*** Material shown
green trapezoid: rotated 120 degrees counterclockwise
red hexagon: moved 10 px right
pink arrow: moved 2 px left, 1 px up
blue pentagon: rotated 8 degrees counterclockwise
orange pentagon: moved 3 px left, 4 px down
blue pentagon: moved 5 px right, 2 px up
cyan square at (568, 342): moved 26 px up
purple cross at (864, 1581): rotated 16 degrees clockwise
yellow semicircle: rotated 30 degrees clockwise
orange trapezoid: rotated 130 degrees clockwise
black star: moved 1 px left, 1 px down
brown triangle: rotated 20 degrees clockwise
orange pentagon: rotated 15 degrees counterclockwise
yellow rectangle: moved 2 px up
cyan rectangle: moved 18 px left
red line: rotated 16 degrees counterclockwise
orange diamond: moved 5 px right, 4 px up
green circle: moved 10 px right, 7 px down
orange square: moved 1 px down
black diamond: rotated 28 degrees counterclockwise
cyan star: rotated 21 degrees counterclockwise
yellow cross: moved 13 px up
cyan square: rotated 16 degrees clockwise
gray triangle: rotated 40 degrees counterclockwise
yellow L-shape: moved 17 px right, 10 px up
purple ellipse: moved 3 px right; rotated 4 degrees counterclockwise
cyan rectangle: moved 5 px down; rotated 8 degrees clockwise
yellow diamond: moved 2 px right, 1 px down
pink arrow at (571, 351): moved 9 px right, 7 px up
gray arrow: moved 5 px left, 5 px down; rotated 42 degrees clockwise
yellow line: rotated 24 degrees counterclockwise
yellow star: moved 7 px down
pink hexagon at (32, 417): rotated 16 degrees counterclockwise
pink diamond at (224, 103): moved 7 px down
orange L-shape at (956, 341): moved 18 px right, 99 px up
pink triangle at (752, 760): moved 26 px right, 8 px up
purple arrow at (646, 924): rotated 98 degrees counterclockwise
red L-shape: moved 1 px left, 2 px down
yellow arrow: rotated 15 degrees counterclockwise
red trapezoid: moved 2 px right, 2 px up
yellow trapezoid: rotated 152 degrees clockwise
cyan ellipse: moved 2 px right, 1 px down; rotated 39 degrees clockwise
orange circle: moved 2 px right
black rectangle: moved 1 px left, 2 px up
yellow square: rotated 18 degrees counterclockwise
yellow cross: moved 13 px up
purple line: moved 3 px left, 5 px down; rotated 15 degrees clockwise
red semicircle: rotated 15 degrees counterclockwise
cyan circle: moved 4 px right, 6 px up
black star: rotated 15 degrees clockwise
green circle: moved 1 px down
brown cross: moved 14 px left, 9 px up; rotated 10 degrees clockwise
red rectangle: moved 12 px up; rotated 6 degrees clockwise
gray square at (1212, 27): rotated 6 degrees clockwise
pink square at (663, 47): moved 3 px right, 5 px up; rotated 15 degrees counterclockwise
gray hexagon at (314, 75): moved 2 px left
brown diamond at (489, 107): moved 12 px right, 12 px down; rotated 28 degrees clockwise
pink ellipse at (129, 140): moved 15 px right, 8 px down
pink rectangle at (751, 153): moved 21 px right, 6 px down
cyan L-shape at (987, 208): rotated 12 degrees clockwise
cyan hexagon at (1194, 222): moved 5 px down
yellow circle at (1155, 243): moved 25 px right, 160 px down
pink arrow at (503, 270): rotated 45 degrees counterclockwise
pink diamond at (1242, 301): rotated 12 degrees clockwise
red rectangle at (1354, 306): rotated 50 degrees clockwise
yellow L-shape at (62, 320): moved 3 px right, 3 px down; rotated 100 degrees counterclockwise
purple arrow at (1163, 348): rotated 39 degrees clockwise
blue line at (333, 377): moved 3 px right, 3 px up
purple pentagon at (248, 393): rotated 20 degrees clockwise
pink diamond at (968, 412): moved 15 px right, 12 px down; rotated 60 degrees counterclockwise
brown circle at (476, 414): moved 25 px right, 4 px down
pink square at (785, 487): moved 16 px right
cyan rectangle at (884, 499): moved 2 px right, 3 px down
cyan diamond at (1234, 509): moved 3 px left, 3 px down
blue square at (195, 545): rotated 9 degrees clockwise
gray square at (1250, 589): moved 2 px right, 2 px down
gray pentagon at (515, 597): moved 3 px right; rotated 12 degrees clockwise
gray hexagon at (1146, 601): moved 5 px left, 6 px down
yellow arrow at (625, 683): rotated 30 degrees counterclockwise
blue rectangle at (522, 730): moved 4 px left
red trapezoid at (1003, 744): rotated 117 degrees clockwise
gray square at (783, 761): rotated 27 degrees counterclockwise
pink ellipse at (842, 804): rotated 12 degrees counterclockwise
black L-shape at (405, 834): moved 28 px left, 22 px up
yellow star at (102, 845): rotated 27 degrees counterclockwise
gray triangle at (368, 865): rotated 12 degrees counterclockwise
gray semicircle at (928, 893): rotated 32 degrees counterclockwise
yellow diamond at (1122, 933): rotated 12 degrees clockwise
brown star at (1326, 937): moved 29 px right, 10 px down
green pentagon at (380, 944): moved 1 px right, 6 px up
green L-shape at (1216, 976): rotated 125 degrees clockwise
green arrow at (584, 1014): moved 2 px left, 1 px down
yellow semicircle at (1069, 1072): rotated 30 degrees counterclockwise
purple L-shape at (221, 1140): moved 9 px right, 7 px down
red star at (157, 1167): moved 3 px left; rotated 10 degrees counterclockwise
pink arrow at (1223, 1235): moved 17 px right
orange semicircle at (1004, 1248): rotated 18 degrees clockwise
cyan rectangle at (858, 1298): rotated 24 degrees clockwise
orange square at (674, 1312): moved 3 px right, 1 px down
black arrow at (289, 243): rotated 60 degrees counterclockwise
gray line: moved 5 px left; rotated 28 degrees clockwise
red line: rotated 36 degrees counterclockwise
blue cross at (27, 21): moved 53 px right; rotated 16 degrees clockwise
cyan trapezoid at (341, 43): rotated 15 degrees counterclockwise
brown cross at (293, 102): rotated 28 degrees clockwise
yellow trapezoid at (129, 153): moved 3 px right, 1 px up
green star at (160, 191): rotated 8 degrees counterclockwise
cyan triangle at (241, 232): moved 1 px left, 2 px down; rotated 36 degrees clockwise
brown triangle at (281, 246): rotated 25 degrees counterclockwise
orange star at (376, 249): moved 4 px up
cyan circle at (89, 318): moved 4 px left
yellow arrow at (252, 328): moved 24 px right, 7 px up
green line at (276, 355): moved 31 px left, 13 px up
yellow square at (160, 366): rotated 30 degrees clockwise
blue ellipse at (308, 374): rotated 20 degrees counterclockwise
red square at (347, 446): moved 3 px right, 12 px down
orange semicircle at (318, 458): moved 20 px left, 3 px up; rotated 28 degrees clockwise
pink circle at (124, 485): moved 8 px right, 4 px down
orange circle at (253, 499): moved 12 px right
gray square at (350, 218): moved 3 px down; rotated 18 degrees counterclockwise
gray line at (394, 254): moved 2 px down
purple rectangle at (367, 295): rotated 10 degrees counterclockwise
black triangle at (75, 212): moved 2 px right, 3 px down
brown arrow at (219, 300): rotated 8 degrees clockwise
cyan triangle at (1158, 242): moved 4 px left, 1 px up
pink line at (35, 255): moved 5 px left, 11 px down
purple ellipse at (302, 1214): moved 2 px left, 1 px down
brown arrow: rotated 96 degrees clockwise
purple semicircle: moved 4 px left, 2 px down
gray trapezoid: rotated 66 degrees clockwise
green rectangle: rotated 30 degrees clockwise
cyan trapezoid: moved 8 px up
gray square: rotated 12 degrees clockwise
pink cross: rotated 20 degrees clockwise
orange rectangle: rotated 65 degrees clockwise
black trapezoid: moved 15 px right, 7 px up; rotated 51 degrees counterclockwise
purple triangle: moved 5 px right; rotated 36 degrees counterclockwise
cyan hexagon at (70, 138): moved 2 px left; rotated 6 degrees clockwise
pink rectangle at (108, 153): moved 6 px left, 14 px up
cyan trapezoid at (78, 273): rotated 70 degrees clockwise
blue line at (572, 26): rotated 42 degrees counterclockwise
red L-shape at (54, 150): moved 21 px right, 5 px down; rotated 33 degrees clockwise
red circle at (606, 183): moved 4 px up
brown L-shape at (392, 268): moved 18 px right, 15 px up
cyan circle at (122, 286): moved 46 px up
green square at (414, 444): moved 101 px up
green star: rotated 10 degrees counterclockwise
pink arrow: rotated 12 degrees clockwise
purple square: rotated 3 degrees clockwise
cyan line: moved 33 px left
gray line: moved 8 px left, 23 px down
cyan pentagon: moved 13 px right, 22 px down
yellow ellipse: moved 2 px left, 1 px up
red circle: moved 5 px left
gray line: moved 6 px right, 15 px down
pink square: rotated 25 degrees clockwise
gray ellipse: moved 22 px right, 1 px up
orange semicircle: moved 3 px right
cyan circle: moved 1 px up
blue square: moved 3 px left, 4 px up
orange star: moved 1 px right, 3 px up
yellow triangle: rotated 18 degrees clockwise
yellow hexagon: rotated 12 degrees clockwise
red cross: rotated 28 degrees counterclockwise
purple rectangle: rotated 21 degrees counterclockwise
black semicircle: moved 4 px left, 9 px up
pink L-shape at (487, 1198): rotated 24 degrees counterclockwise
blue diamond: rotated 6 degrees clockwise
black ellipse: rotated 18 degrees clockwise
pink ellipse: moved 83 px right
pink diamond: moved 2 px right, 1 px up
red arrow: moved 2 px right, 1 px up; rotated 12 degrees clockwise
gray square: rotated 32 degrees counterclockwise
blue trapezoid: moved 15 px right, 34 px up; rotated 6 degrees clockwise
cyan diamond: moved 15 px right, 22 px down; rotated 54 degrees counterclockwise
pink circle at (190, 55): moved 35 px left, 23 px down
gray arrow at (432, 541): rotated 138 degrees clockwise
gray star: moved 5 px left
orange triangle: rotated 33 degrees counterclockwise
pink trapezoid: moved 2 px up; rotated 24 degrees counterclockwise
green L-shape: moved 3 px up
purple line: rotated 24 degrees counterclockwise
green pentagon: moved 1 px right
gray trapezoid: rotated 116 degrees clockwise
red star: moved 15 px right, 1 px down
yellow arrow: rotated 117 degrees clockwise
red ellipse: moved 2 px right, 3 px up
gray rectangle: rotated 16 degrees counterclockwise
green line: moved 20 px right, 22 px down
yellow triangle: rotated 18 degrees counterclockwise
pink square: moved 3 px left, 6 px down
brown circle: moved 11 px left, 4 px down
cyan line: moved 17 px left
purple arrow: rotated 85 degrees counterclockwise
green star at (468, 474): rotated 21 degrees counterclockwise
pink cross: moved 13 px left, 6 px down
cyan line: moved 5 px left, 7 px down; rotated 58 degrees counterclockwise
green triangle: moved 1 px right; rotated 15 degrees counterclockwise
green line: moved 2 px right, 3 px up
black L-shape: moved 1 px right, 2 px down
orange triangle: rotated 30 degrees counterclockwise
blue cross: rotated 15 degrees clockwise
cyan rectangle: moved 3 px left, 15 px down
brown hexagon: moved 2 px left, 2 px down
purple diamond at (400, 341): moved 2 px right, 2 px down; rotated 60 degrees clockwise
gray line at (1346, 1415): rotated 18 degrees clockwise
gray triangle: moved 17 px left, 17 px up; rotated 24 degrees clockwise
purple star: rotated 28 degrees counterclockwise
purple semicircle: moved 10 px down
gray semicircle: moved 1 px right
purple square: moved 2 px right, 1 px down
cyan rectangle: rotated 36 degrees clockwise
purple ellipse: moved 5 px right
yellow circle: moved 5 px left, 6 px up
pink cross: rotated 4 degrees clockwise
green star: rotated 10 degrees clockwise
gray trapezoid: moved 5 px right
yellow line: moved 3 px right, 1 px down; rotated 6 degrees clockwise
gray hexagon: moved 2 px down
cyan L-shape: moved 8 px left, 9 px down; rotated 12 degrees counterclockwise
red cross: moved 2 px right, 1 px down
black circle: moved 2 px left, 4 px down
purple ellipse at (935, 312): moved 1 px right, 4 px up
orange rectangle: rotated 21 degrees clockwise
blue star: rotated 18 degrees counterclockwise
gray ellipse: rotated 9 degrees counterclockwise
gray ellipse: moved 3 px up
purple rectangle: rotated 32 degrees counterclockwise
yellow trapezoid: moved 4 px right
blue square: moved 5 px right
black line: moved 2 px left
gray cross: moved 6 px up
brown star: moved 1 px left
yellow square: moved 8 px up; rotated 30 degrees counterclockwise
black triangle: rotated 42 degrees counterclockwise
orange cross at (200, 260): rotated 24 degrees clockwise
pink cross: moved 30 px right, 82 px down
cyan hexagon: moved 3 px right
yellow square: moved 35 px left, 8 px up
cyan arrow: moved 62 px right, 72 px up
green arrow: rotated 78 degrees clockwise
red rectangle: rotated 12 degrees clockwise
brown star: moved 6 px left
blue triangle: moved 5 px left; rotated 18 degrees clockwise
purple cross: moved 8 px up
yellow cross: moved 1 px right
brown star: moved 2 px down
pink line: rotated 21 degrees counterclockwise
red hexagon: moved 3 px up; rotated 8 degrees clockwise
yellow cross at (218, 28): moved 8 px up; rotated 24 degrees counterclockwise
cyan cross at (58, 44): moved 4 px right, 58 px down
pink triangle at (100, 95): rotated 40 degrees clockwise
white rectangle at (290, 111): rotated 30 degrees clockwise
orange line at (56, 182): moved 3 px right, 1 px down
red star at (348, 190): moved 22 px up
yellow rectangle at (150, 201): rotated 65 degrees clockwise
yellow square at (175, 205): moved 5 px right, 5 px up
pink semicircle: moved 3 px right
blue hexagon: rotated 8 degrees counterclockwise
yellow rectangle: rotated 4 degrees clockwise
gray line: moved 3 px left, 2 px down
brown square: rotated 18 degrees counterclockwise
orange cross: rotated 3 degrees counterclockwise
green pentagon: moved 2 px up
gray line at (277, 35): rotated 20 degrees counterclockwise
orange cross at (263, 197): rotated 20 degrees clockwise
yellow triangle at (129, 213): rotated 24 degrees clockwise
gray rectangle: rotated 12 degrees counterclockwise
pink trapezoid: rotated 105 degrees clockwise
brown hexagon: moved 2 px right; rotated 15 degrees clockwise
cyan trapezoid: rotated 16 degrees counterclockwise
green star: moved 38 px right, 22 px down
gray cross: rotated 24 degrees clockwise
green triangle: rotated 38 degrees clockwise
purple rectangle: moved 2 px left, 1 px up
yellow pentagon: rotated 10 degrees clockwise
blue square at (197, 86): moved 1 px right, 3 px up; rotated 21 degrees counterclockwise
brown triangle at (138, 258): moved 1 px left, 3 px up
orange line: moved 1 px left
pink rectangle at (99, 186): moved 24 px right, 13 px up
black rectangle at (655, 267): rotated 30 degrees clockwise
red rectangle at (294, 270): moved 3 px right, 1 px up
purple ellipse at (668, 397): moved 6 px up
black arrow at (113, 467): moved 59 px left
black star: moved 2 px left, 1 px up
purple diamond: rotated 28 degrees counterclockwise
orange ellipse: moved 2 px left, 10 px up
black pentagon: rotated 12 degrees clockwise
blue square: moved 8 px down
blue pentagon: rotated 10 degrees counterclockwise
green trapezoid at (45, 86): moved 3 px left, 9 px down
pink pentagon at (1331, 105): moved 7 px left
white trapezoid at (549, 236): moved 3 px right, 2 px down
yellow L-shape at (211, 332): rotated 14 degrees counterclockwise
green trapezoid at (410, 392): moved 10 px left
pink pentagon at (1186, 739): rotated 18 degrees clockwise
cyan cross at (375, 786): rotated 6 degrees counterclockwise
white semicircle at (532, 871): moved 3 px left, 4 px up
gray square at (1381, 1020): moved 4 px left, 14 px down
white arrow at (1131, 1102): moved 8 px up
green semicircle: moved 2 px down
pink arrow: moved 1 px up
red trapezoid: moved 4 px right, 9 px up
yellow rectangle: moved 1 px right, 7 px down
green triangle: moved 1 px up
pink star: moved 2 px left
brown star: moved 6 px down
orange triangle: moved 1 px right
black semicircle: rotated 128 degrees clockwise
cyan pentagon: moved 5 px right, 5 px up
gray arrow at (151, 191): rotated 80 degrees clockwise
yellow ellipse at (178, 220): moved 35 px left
******
Requirements.
Put the records, starting with the first line and going on through the line that contains "green circle: moved 10 px right, 7 px down" (both included), into a Markdown table with a Row column for the row number and a Line column for the line, leaving out any blank lines.

Expected answer.
| Row | Line |
|---|---|
| 1 | green trapezoid: rotated 120 degrees counterclockwise |
| 2 | red hexagon: moved 10 px right |
| 3 | pink arrow: moved 2 px left, 1 px up |
| 4 | blue pentagon: rotated 8 degrees counterclockwise |
| 5 | orange pentagon: moved 3 px left, 4 px down |
| 6 | blue pentagon: moved 5 px right, 2 px up |
| 7 | cyan square at (568, 342): moved 26 px up |
| 8 | purple cross at (864, 1581): rotated 16 degrees clockwise |
| 9 | yellow semicircle: rotated 30 degrees clockwise |
| 10 | orange trapezoid: rotated 130 degrees clockwise |
| 11 | black star: moved 1 px left, 1 px down |
| 12 | brown triangle: rotated 20 degrees clockwise |
| 13 | orange pentagon: rotated 15 degrees counterclockwise |
| 14 | yellow rectangle: moved 2 px up |
| 15 | cyan rectangle: moved 18 px left |
| 16 | red line: rotated 16 degrees counterclockwise |
| 17 | orange diamond: moved 5 px right, 4 px up |
| 18 | green circle: moved 10 px right, 7 px down |